**Exercise aim:**
An exact copy of all the lines below is required, with every image left out.

(Object state change records)
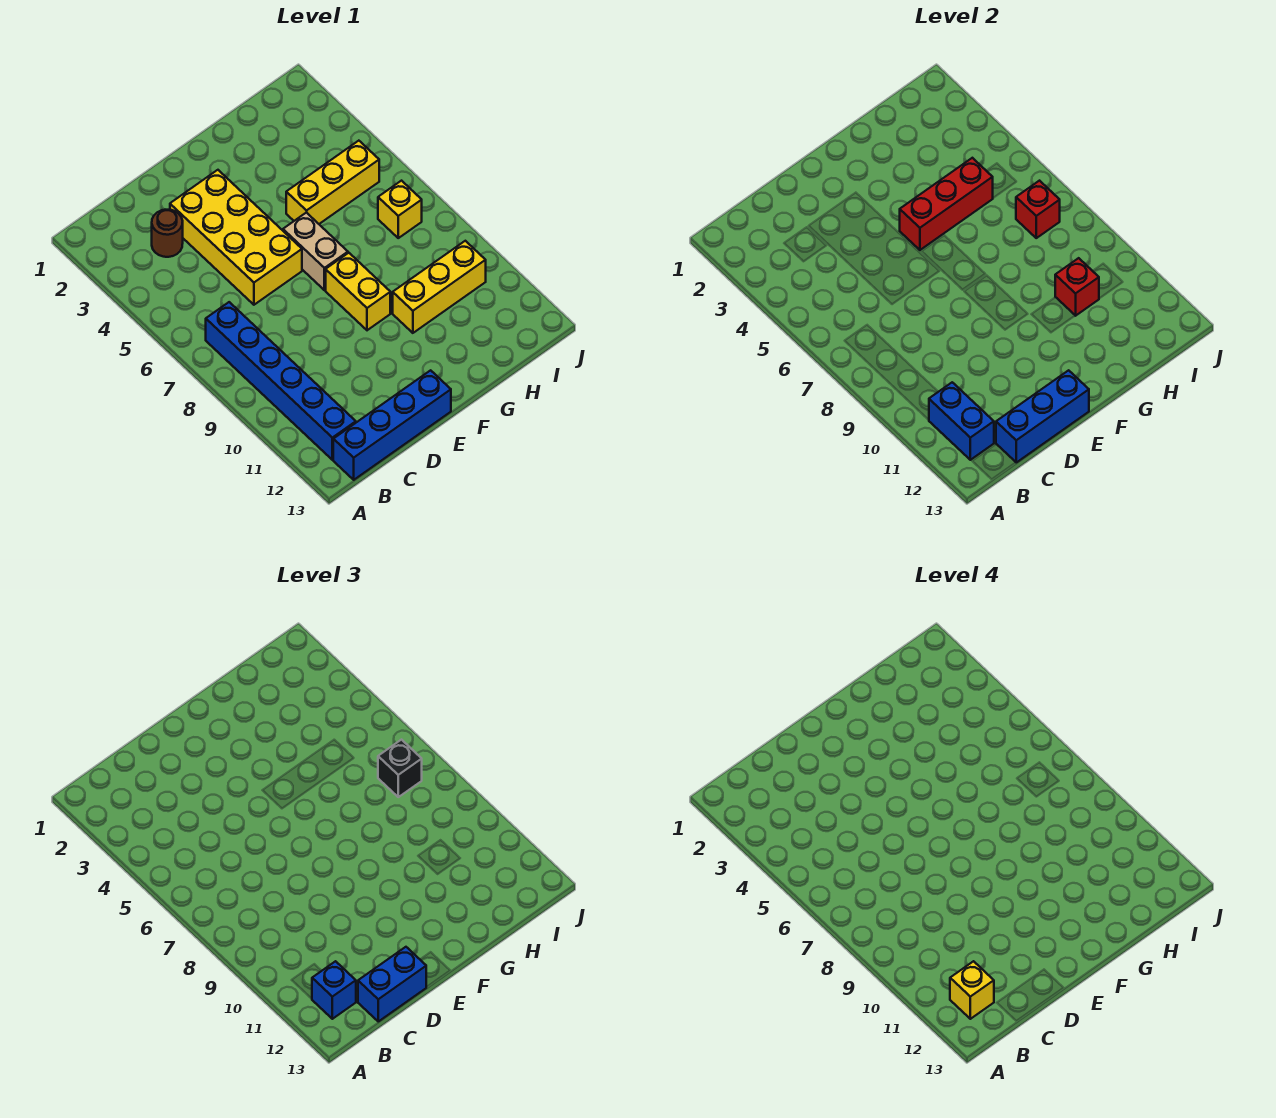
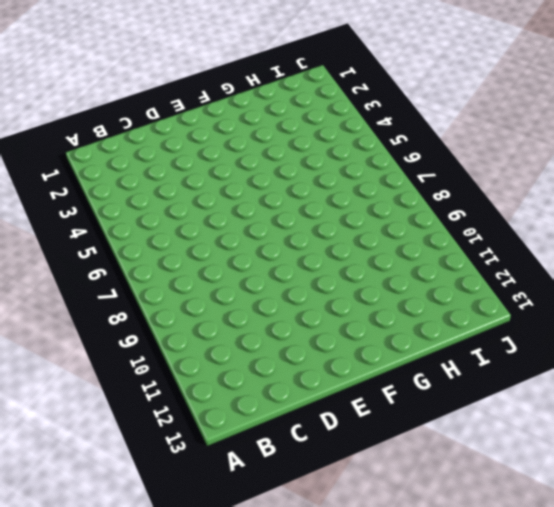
none -> blue 1x6 brick [206,302,356,460]
none -> blue 1x4 brick [333,370,451,480]
none -> brown 1x1 round brick [152,210,183,257]

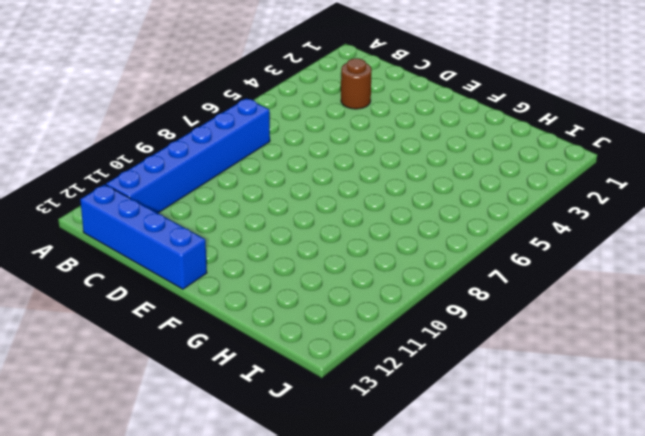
none -> yellow 2x4 brick [170,170,302,305]
none -> tan 1x2 brick [283,213,348,290]
none -> yellow 1x2 brick [326,253,390,330]

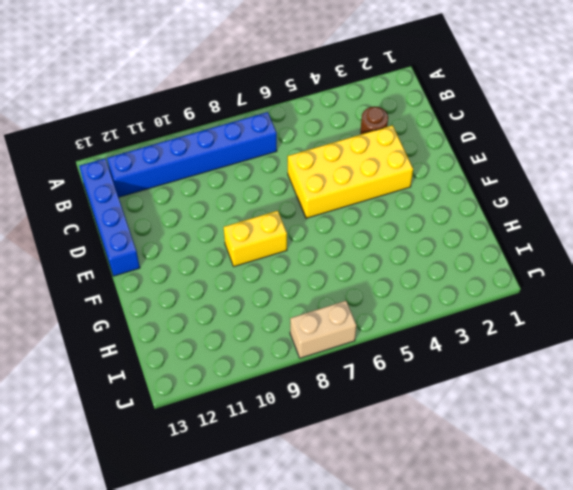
tan 1x2 brick [290,301,357,358] -> tan 1x2 brick moved to [283,213,348,290]
none -> yellow 1x3 brick [286,141,379,224]
none -> yellow 1x3 brick [393,241,486,333]
none -> yellow 1x1 brick [378,181,422,238]

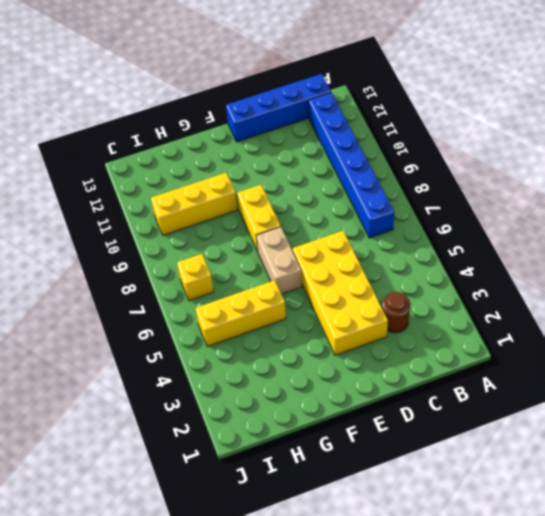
none -> blue 1x2 brick [929,382,994,460]
none -> blue 1x3 brick [996,370,1089,462]
none -> red 1x3 brick [900,158,993,250]

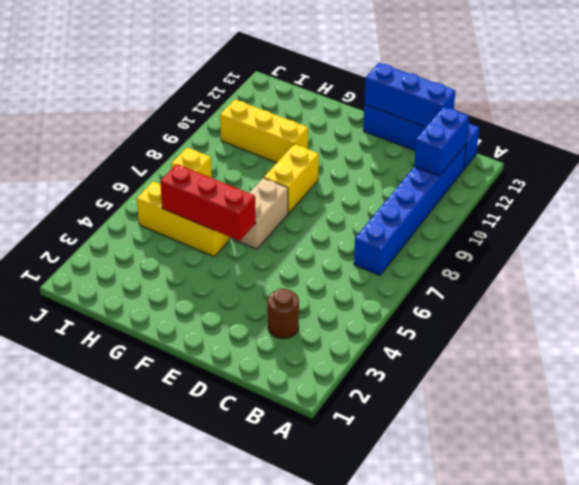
none -> yellow 2x4 brick [170,170,302,305]
none -> red 1x1 brick [1055,258,1099,316]
none -> red 1x1 brick [1016,181,1060,238]

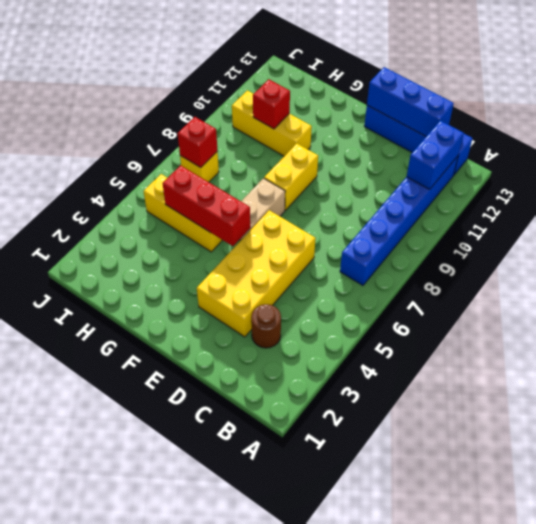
none -> blue 1x1 brick [312,961,356,1019]
none -> blue 1x2 brick [358,947,426,1021]
none -> black 1x1 brick [378,740,422,797]

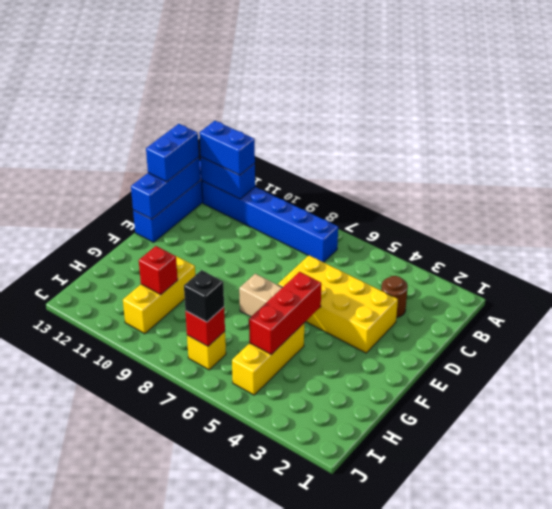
blue 1x2 brick [199,121,255,175] -> blue 1x1 brick [312,961,356,1019]
none -> yellow 1x2 brick [326,253,390,330]
none -> yellow 1x1 brick [950,961,994,1019]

**Answer space:**
none -> blue 1x6 brick [206,302,356,460]
none -> blue 1x4 brick [333,370,451,480]
none -> brown 1x1 round brick [152,210,183,257]

none -> yellow 2x4 brick [170,170,302,305]
none -> tan 1x2 brick [283,213,348,290]
none -> yellow 1x2 brick [326,253,390,330]

tan 1x2 brick [290,301,357,358] -> tan 1x2 brick moved to [283,213,348,290]
none -> yellow 1x3 brick [286,141,379,224]
none -> yellow 1x3 brick [393,241,486,333]
none -> yellow 1x1 brick [378,181,422,238]

none -> blue 1x2 brick [929,382,994,460]
none -> blue 1x3 brick [996,370,1089,462]
none -> red 1x3 brick [900,158,993,250]

none -> yellow 2x4 brick [170,170,302,305]
none -> red 1x1 brick [1055,258,1099,316]
none -> red 1x1 brick [1016,181,1060,238]

none -> blue 1x1 brick [312,961,356,1019]
none -> blue 1x2 brick [358,947,426,1021]
none -> black 1x1 brick [378,740,422,797]

blue 1x2 brick [199,121,255,175] -> blue 1x1 brick [312,961,356,1019]
none -> yellow 1x2 brick [326,253,390,330]
none -> yellow 1x1 brick [950,961,994,1019]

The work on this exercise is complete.